::: AVAILABLE RECORDS :::

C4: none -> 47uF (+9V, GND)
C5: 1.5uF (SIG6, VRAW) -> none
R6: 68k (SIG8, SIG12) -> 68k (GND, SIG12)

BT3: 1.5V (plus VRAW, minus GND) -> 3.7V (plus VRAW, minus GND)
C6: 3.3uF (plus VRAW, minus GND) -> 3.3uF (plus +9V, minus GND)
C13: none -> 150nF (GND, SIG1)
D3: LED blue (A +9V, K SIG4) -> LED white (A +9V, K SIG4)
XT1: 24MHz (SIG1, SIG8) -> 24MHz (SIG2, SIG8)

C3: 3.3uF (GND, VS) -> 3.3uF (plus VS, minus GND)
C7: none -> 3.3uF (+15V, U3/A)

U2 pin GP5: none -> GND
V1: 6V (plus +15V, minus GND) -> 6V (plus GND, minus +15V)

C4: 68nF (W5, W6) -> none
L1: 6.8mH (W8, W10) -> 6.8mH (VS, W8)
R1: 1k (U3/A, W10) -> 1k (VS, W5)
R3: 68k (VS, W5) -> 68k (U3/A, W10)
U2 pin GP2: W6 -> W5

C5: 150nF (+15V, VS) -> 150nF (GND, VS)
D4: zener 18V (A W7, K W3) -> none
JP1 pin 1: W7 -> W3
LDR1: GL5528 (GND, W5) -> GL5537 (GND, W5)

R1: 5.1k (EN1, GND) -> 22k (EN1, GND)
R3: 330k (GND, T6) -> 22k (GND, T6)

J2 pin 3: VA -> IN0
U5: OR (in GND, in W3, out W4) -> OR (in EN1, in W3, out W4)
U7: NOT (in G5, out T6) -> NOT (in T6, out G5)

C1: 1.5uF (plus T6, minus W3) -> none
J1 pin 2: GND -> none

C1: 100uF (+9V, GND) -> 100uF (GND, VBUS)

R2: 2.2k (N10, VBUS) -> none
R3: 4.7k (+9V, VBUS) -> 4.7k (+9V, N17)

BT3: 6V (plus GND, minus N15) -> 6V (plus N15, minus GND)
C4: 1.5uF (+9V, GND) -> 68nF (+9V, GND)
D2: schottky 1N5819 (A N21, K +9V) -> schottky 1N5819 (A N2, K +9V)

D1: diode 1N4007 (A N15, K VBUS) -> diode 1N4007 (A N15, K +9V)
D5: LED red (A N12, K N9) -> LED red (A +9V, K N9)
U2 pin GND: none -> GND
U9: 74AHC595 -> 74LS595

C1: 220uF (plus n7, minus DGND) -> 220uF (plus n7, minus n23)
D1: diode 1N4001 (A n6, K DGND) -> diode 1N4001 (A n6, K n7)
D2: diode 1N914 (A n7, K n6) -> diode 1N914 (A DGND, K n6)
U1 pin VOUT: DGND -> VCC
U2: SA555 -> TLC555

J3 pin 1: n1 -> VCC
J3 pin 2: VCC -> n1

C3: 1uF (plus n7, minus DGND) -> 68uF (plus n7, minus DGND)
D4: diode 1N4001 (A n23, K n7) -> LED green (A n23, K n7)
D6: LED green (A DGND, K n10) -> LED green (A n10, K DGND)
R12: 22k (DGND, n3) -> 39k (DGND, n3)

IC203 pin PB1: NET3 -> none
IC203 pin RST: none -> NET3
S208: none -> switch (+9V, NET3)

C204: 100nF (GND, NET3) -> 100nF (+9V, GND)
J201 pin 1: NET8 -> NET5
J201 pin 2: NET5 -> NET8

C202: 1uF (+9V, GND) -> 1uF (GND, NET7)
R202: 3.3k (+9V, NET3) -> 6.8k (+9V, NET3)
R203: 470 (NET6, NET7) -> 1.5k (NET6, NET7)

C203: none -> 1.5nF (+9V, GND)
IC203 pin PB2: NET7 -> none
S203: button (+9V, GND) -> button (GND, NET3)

:::

▶ _WHAT IS EXPECTED_
Search the data for the string "VRAW" and copy each line where it appears.

▶ _RESPONSE FOR THIS EXERCISE_
C5: 1.5uF (SIG6, VRAW) -> none
BT3: 1.5V (plus VRAW, minus GND) -> 3.7V (plus VRAW, minus GND)
C6: 3.3uF (plus VRAW, minus GND) -> 3.3uF (plus +9V, minus GND)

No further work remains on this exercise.